--- Records for the task ---

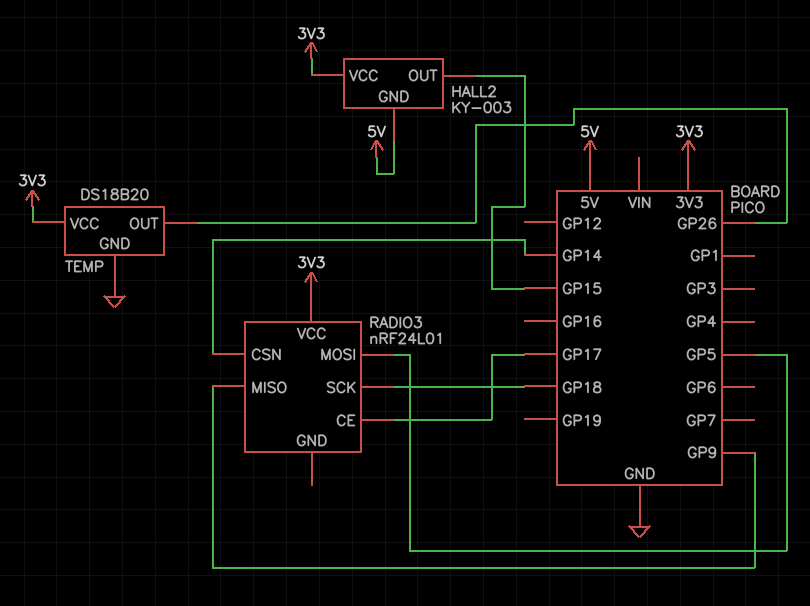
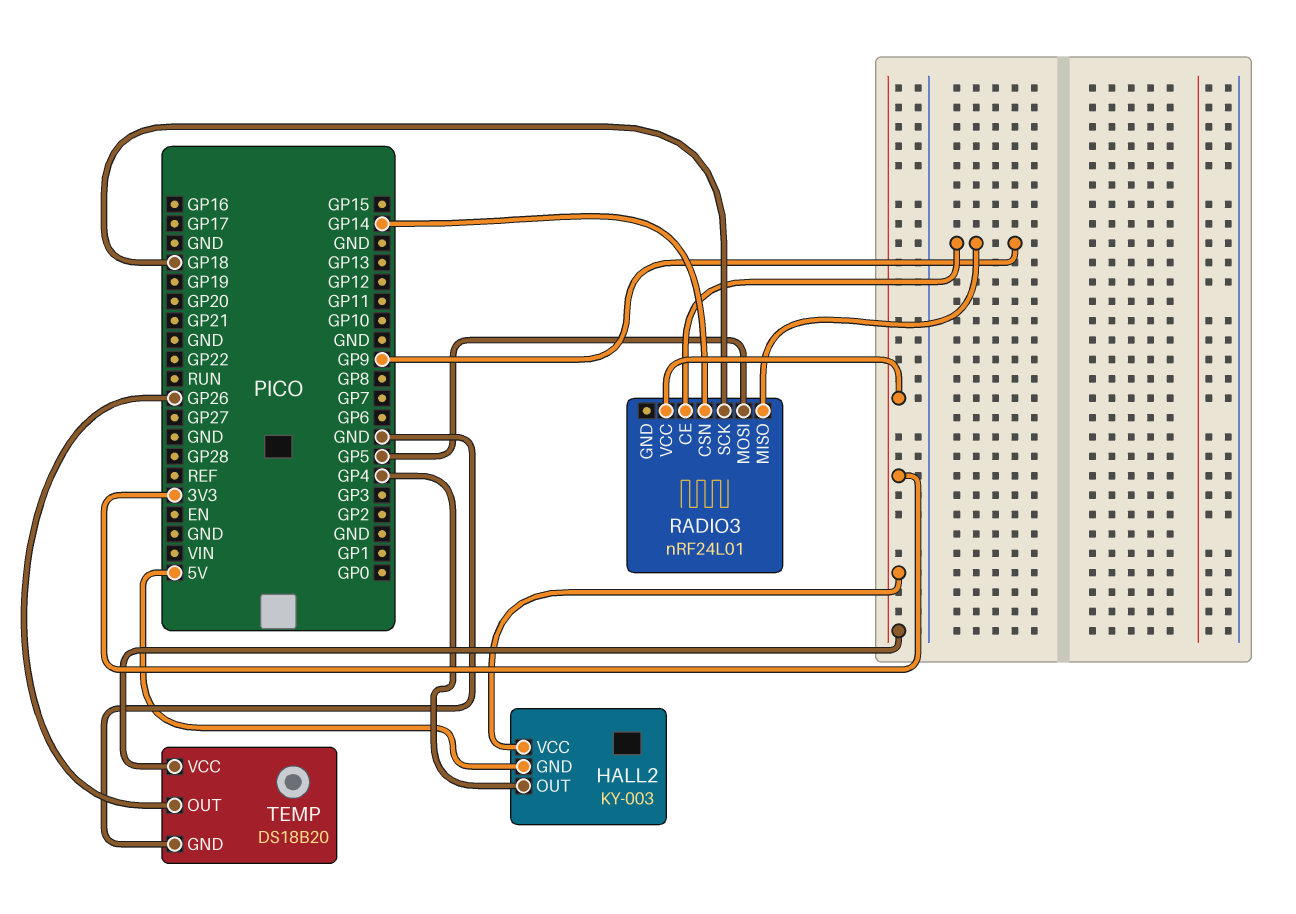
HALL2 pin OUT: GP15 -> GP4
RADIO3 pin CE: GP17 -> GP9

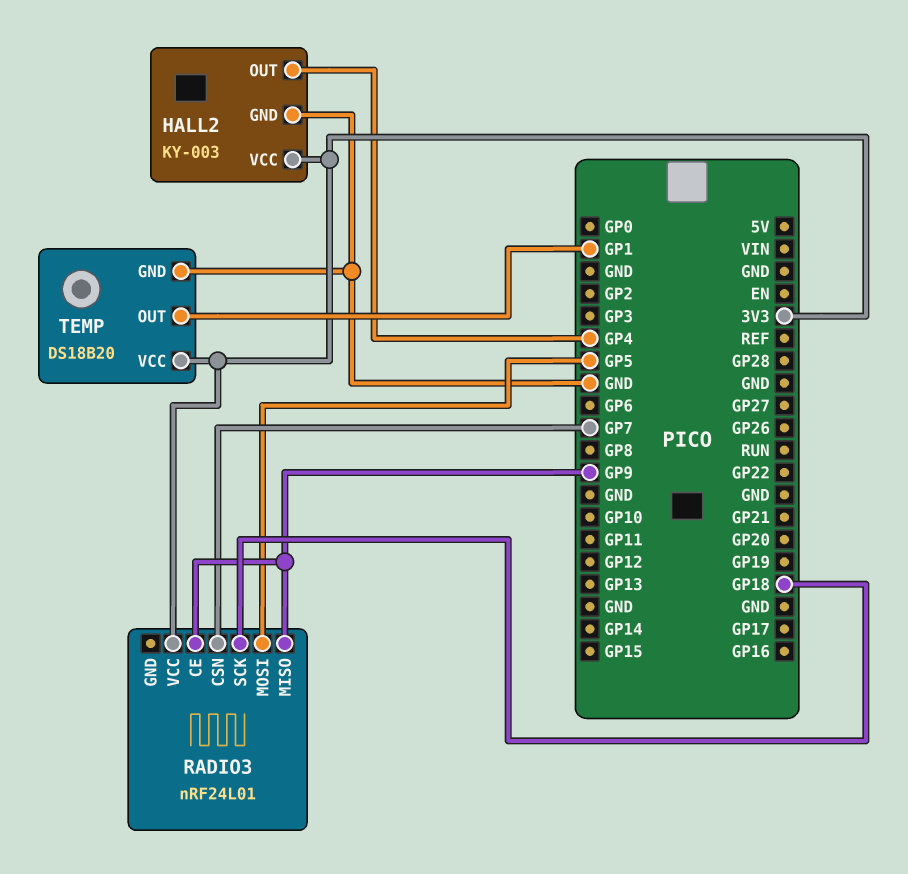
HALL2 pin GND: 5V -> GND
RADIO3 pin CSN: GP14 -> GP7
TEMP pin OUT: GP26 -> GP1

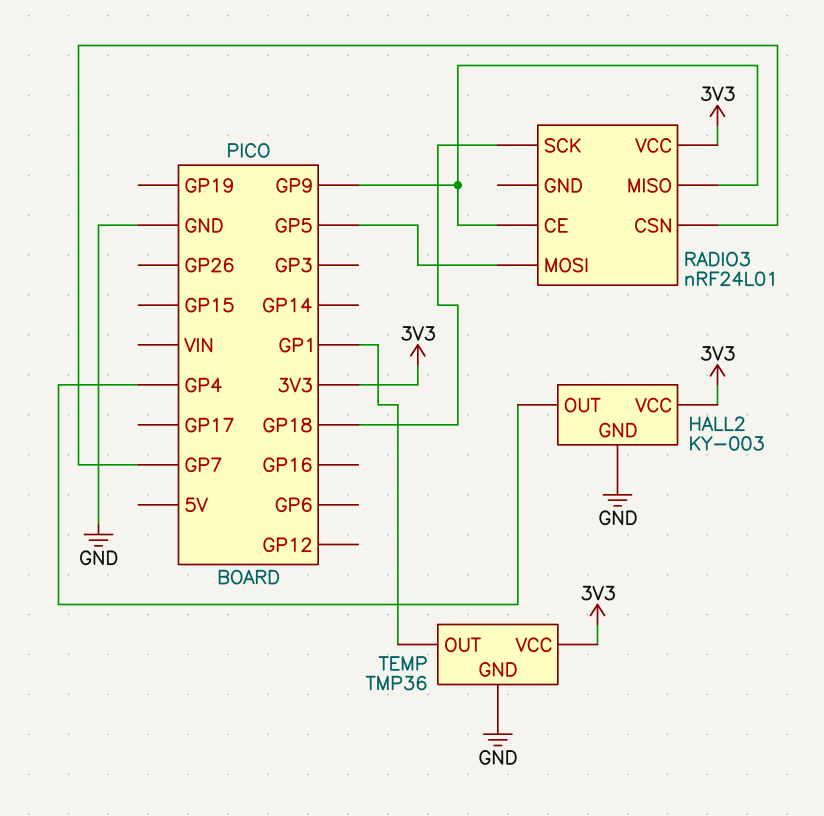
TEMP: DS18B20 -> TMP36

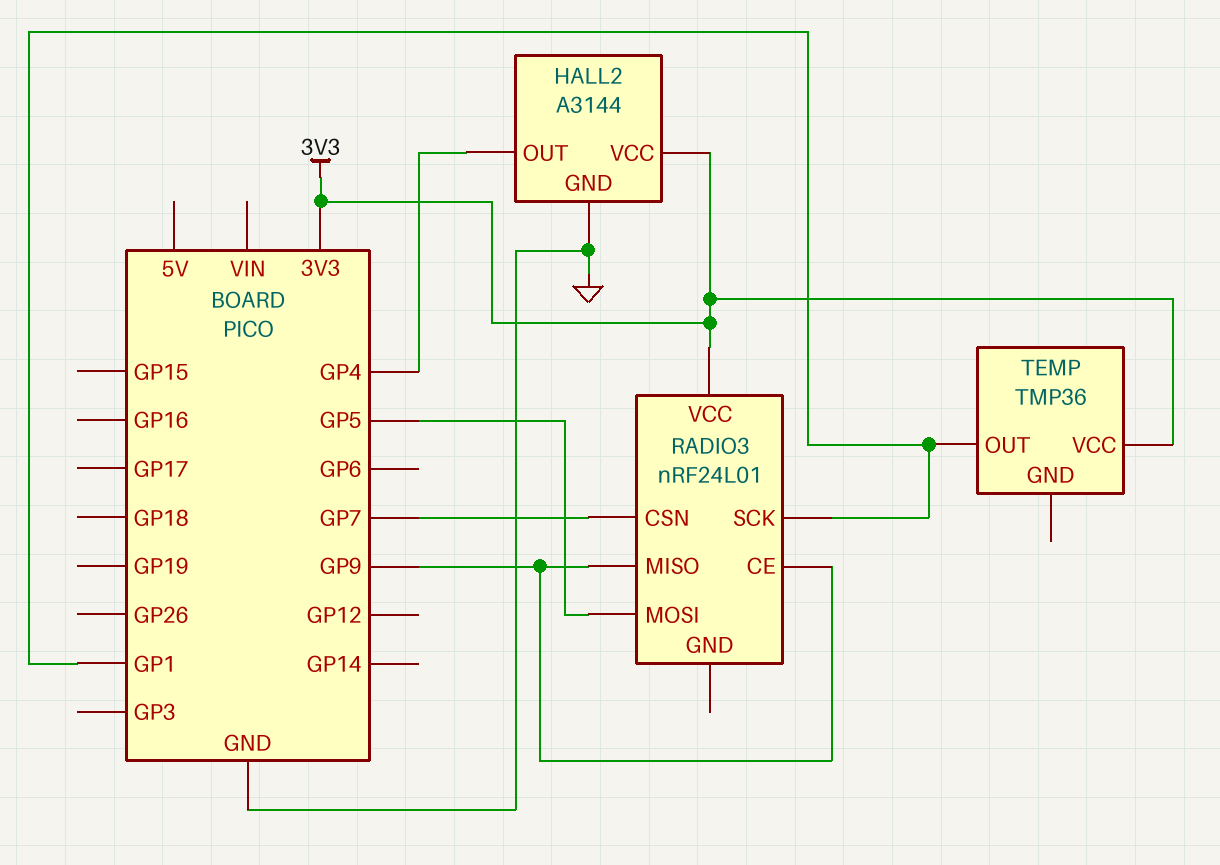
HALL2: KY-003 -> A3144
RADIO3 pin SCK: GP18 -> GP1
TEMP pin GND: GND -> none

---

Assignment: Retrieve each line of the data in which the word "TEMP" can be found.

Result for this task:
TEMP pin OUT: GP26 -> GP1
TEMP: DS18B20 -> TMP36
TEMP pin GND: GND -> none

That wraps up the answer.